[Records excerpted from a collection]
- Opening Delimiter -
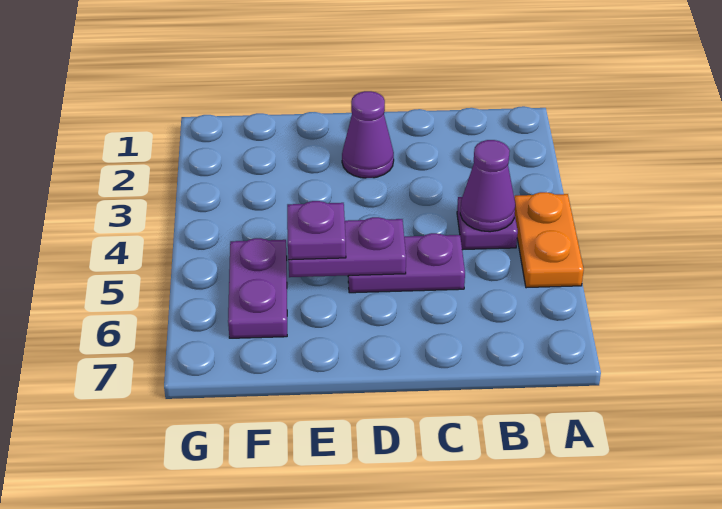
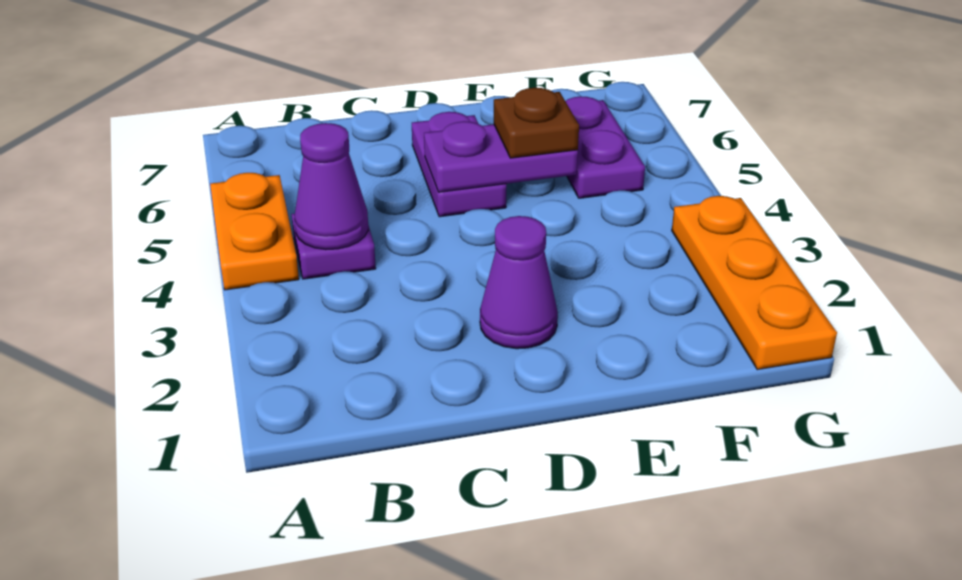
purple plate C5:D5 level 1 -> purple plate D5:D6 level 1
purple plate E5 level 3 -> brown plate E5 level 3
none -> orange plate G1:G3 level 1

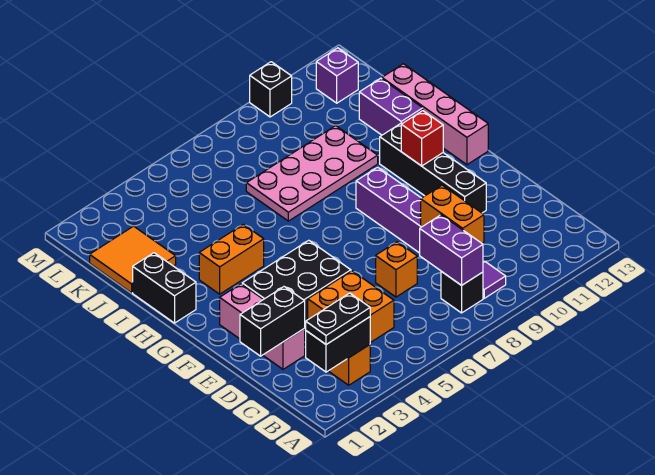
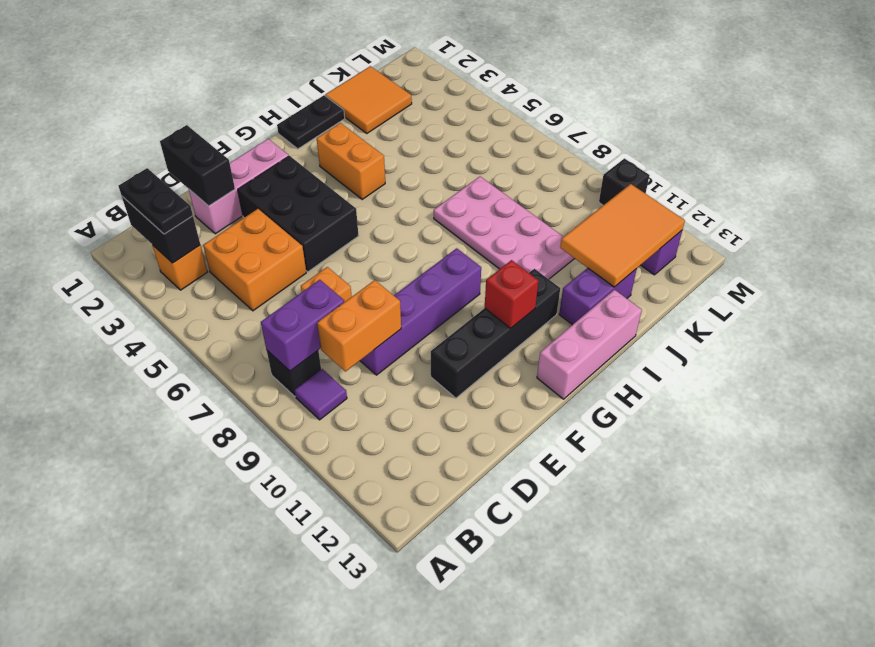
pink brick G13:J13 level 1 -> pink brick G13:I13 level 1
black brick H1:I1 level 1 -> black plate H1:I1 level 1
none -> orange tile J11:L12 level 2

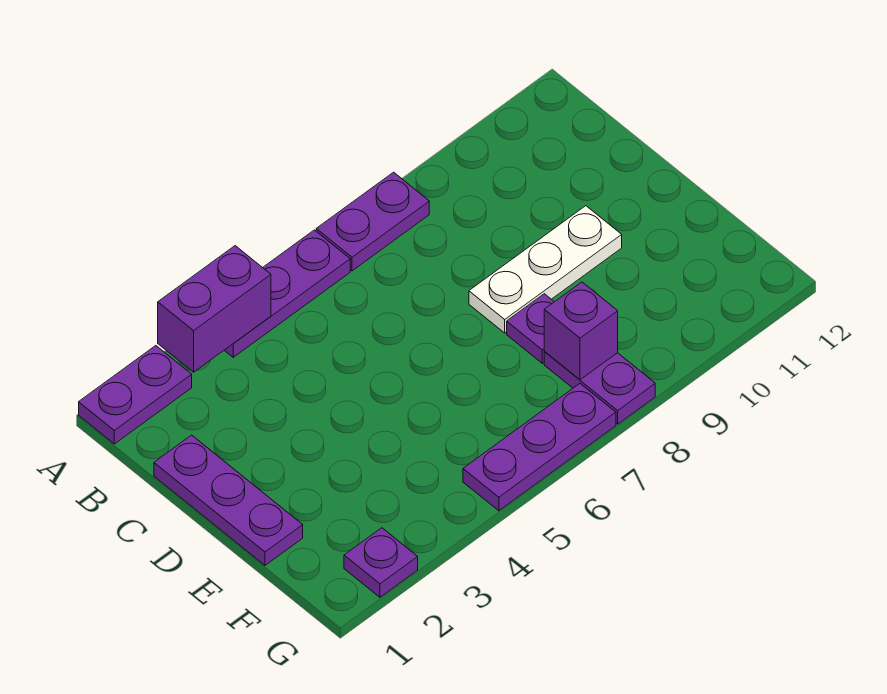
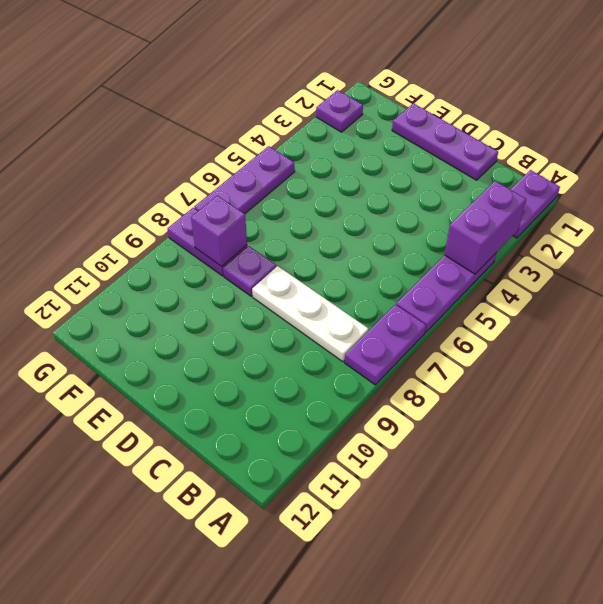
white plate D8:D10 level 1 -> white plate B8:D8 level 1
- Closing Delimiter -
Problem statement:
Start to finish, write out the data above exactly, omitting all pictures.

Your response:
purple plate C5:D5 level 1 -> purple plate D5:D6 level 1
purple plate E5 level 3 -> brown plate E5 level 3
none -> orange plate G1:G3 level 1

pink brick G13:J13 level 1 -> pink brick G13:I13 level 1
black brick H1:I1 level 1 -> black plate H1:I1 level 1
none -> orange tile J11:L12 level 2

white plate D8:D10 level 1 -> white plate B8:D8 level 1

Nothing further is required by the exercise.